Without altering a single character, set down all of the data below.

(Dataset items)
--

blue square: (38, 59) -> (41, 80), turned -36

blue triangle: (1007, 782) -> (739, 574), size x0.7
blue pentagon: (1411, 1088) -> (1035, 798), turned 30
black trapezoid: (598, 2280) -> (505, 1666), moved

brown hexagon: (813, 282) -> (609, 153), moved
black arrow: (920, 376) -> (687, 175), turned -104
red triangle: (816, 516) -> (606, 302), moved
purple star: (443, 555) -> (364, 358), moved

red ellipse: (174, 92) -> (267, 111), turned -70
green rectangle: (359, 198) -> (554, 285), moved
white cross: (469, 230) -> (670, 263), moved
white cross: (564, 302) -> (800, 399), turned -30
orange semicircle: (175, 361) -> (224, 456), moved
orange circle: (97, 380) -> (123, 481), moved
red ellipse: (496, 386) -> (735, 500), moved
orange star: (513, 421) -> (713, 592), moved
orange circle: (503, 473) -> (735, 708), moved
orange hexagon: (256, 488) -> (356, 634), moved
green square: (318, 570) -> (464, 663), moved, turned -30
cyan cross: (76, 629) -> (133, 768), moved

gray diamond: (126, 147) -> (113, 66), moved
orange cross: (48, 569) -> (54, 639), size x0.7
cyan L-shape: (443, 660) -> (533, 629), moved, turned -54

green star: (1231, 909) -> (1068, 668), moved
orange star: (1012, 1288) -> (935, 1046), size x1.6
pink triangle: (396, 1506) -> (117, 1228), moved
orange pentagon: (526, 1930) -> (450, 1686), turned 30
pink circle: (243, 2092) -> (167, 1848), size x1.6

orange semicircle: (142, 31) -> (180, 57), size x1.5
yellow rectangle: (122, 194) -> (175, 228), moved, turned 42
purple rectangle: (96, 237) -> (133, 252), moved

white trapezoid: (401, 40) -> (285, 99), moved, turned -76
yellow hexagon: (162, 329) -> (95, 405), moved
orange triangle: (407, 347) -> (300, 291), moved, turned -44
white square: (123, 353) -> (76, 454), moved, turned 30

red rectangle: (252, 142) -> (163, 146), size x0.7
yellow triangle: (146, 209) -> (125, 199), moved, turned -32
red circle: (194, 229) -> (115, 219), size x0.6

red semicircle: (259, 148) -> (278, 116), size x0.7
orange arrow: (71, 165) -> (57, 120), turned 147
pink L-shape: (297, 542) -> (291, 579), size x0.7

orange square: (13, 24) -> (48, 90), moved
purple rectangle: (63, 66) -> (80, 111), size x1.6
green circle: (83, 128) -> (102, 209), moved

--

- RESULT BELOW:
blue square: (38, 59) -> (41, 80), turned -36

blue triangle: (1007, 782) -> (739, 574), size x0.7
blue pentagon: (1411, 1088) -> (1035, 798), turned 30
black trapezoid: (598, 2280) -> (505, 1666), moved

brown hexagon: (813, 282) -> (609, 153), moved
black arrow: (920, 376) -> (687, 175), turned -104
red triangle: (816, 516) -> (606, 302), moved
purple star: (443, 555) -> (364, 358), moved

red ellipse: (174, 92) -> (267, 111), turned -70
green rectangle: (359, 198) -> (554, 285), moved
white cross: (469, 230) -> (670, 263), moved
white cross: (564, 302) -> (800, 399), turned -30
orange semicircle: (175, 361) -> (224, 456), moved
orange circle: (97, 380) -> (123, 481), moved
red ellipse: (496, 386) -> (735, 500), moved
orange star: (513, 421) -> (713, 592), moved
orange circle: (503, 473) -> (735, 708), moved
orange hexagon: (256, 488) -> (356, 634), moved
green square: (318, 570) -> (464, 663), moved, turned -30
cyan cross: (76, 629) -> (133, 768), moved

gray diamond: (126, 147) -> (113, 66), moved
orange cross: (48, 569) -> (54, 639), size x0.7
cyan L-shape: (443, 660) -> (533, 629), moved, turned -54

green star: (1231, 909) -> (1068, 668), moved
orange star: (1012, 1288) -> (935, 1046), size x1.6
pink triangle: (396, 1506) -> (117, 1228), moved
orange pentagon: (526, 1930) -> (450, 1686), turned 30
pink circle: (243, 2092) -> (167, 1848), size x1.6

orange semicircle: (142, 31) -> (180, 57), size x1.5
yellow rectangle: (122, 194) -> (175, 228), moved, turned 42
purple rectangle: (96, 237) -> (133, 252), moved

white trapezoid: (401, 40) -> (285, 99), moved, turned -76
yellow hexagon: (162, 329) -> (95, 405), moved
orange triangle: (407, 347) -> (300, 291), moved, turned -44
white square: (123, 353) -> (76, 454), moved, turned 30

red rectangle: (252, 142) -> (163, 146), size x0.7
yellow triangle: (146, 209) -> (125, 199), moved, turned -32
red circle: (194, 229) -> (115, 219), size x0.6

red semicircle: (259, 148) -> (278, 116), size x0.7
orange arrow: (71, 165) -> (57, 120), turned 147
pink L-shape: (297, 542) -> (291, 579), size x0.7

orange square: (13, 24) -> (48, 90), moved
purple rectangle: (63, 66) -> (80, 111), size x1.6
green circle: (83, 128) -> (102, 209), moved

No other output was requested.